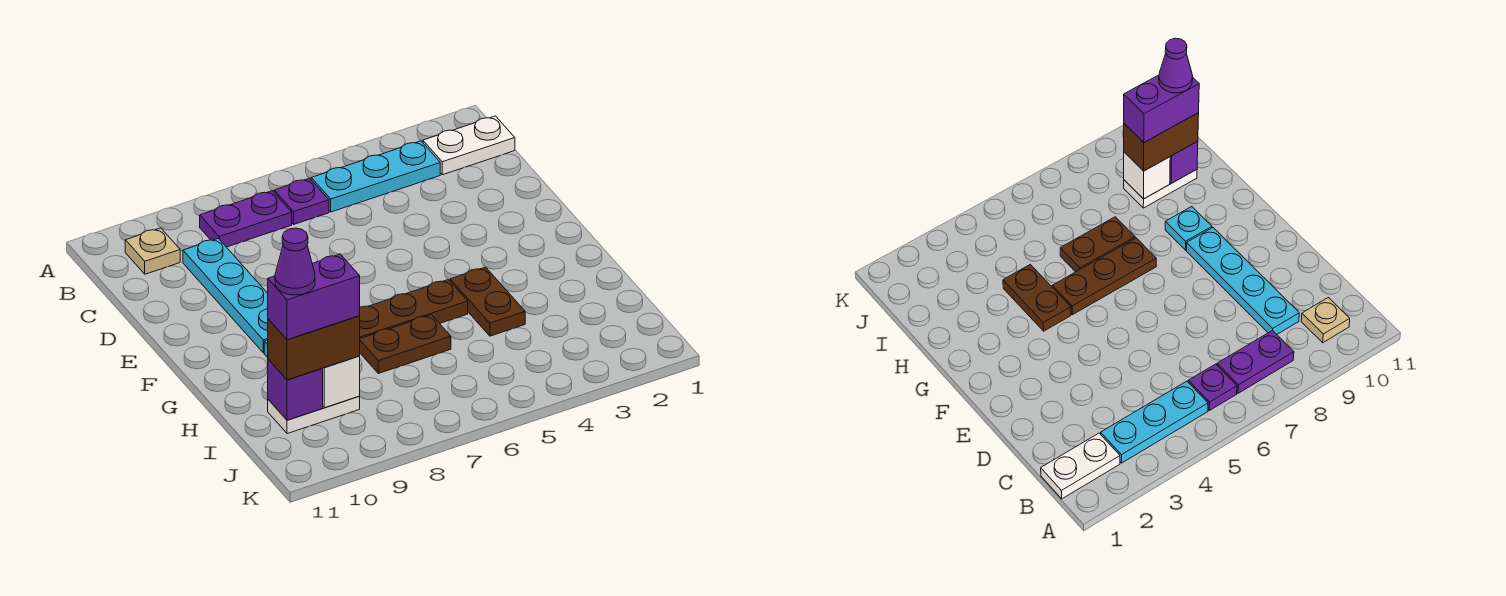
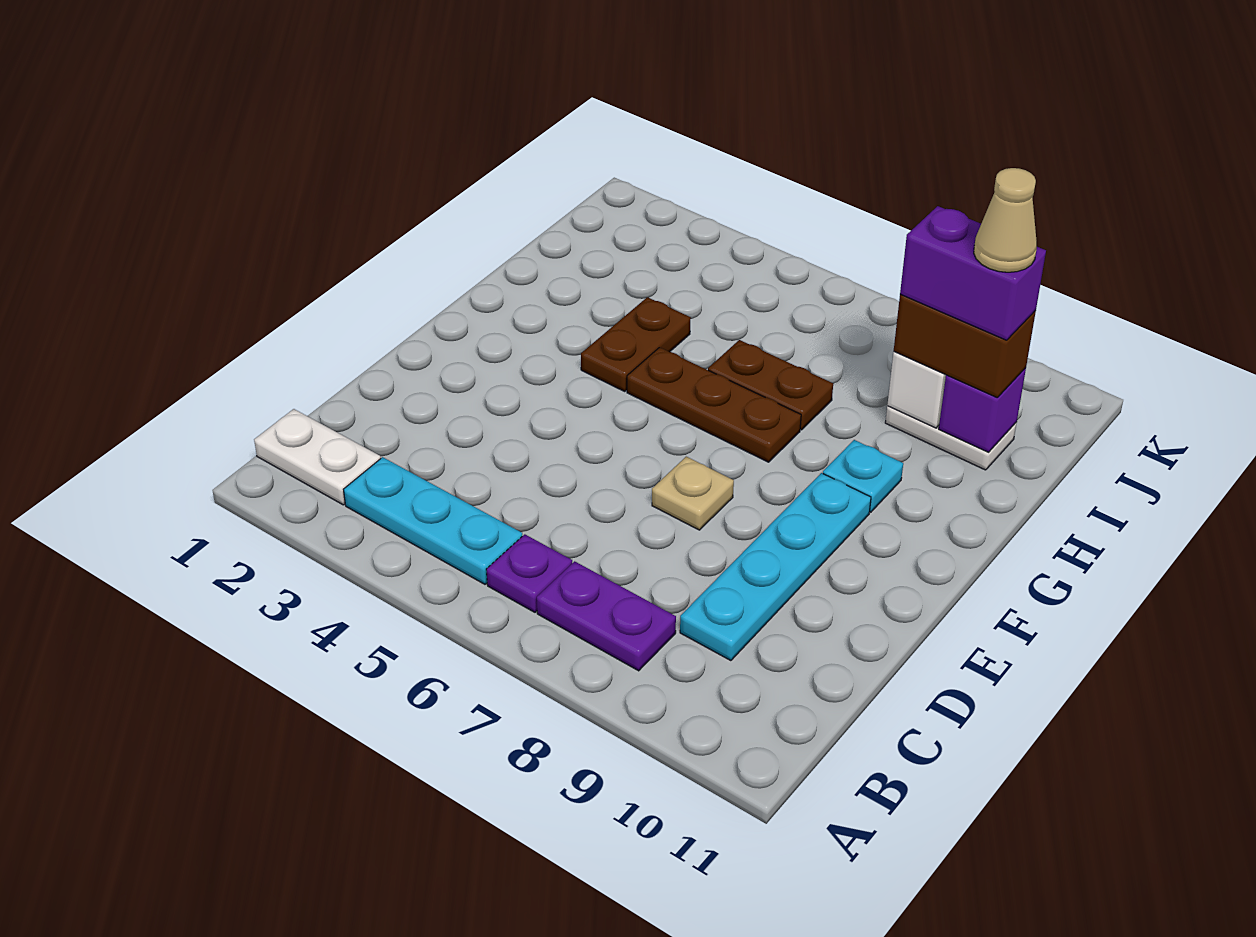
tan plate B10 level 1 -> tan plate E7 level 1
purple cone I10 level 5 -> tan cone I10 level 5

...

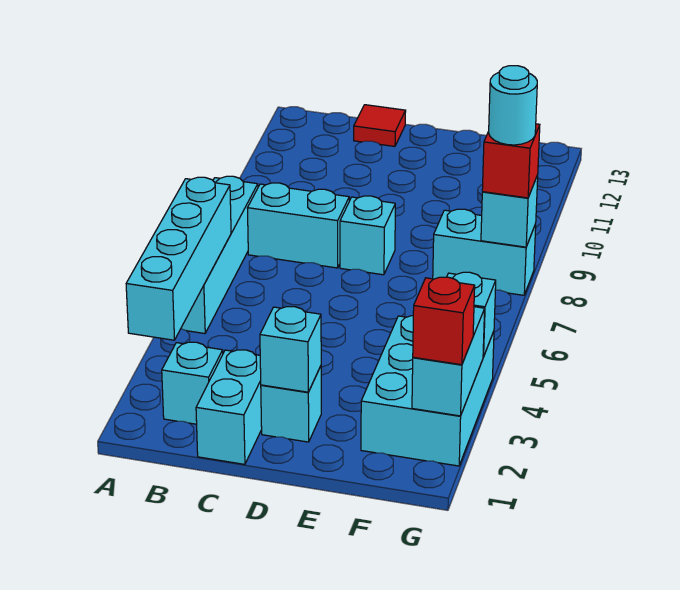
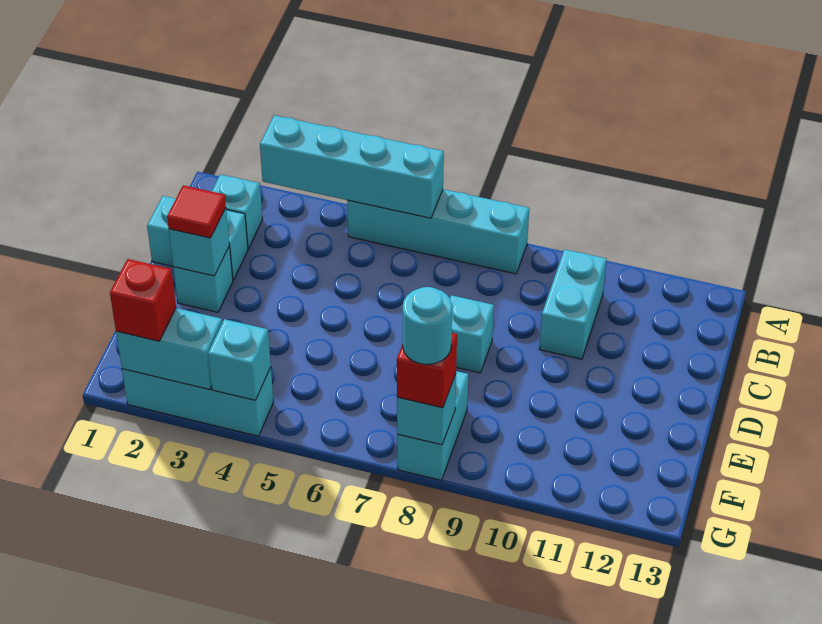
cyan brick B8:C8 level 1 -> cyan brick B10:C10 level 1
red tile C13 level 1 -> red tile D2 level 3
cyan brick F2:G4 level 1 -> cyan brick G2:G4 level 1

--

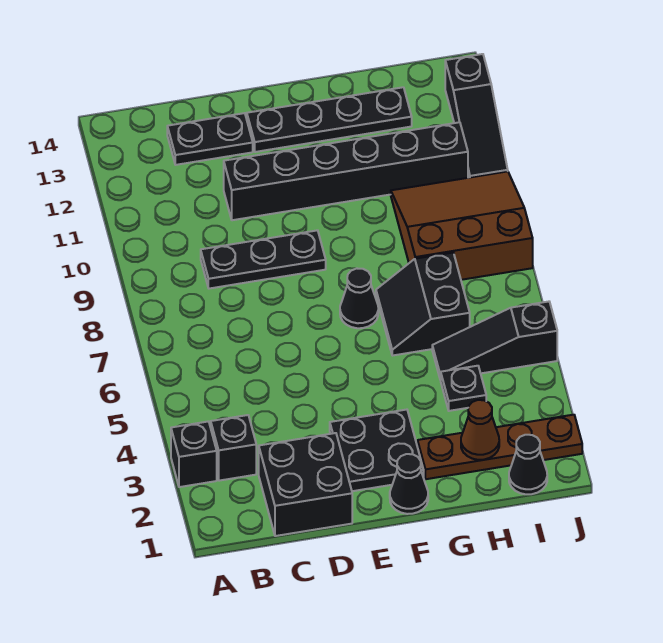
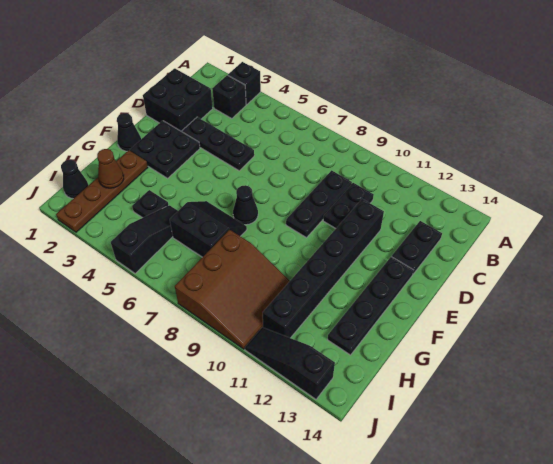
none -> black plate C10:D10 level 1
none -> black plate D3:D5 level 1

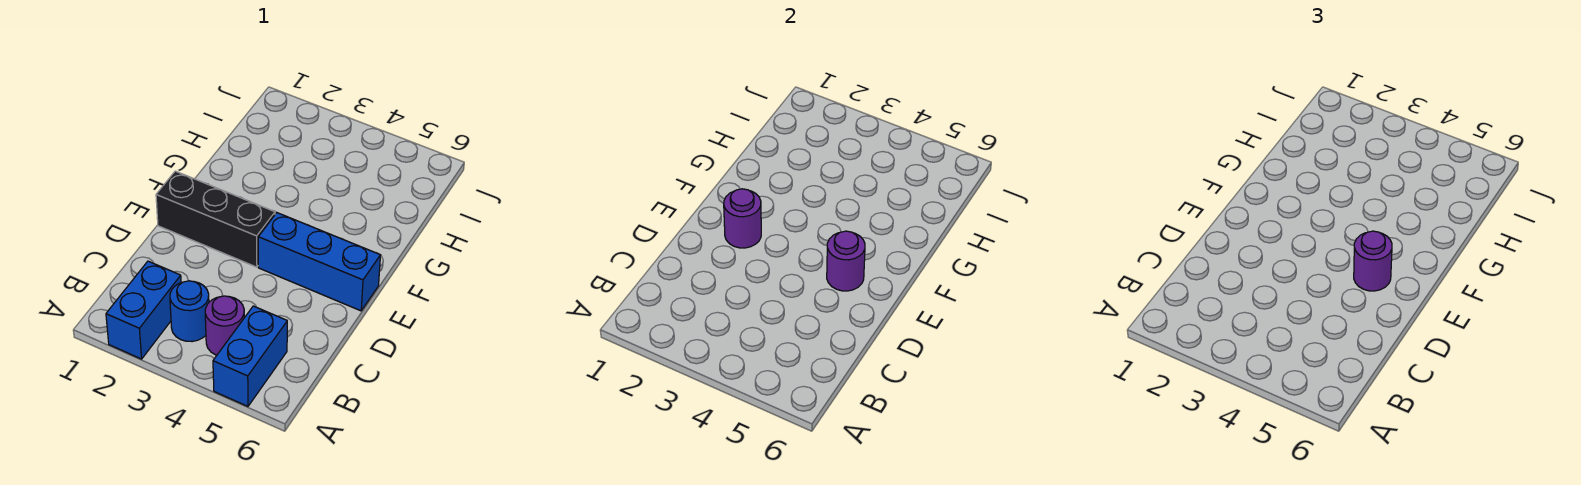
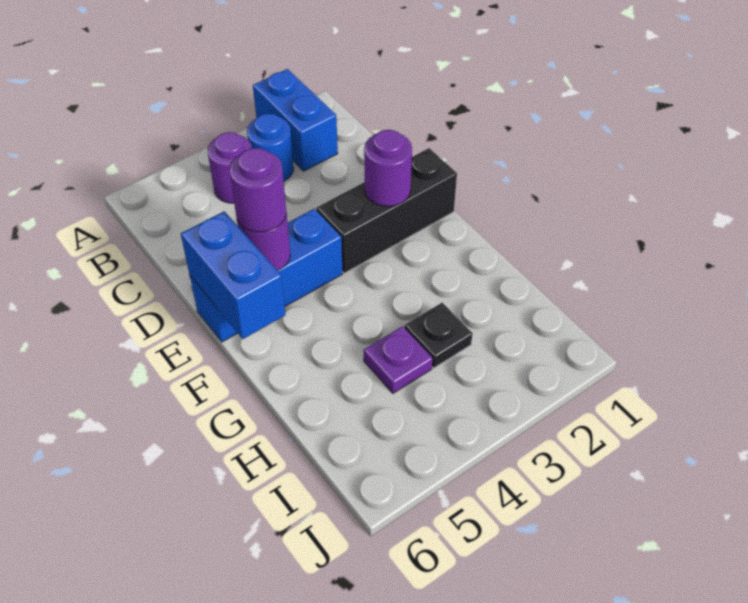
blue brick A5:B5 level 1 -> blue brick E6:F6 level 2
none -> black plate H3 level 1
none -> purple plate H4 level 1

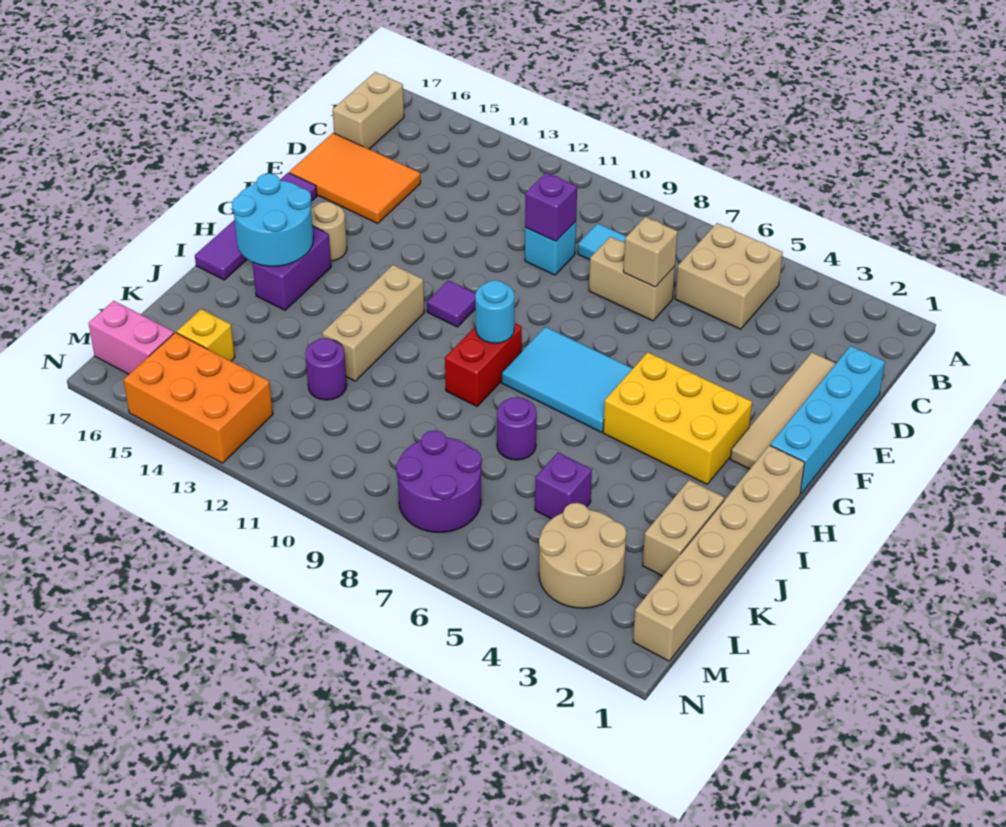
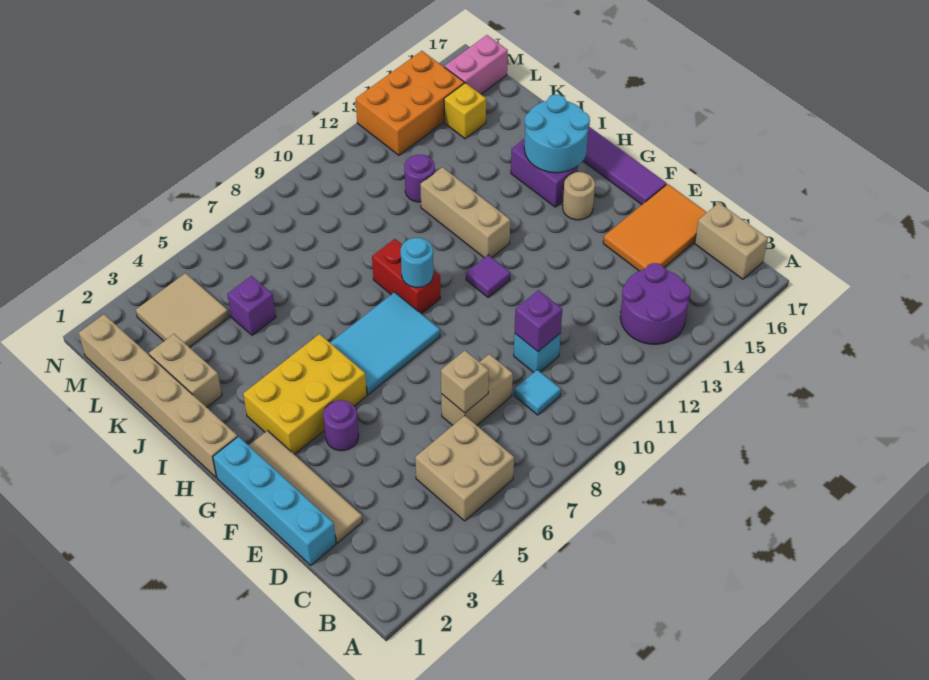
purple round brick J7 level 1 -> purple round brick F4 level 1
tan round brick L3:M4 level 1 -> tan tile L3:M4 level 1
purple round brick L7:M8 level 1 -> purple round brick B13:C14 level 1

**Required action**: Within the listing above, the lines starting at the one containing "none -> purple plate H4 level 1" and ending at the one containing "purple round brick L7:M8" are to be returned exactly. Omit the pictures.

**Reply**:
none -> purple plate H4 level 1

purple round brick J7 level 1 -> purple round brick F4 level 1
tan round brick L3:M4 level 1 -> tan tile L3:M4 level 1
purple round brick L7:M8 level 1 -> purple round brick B13:C14 level 1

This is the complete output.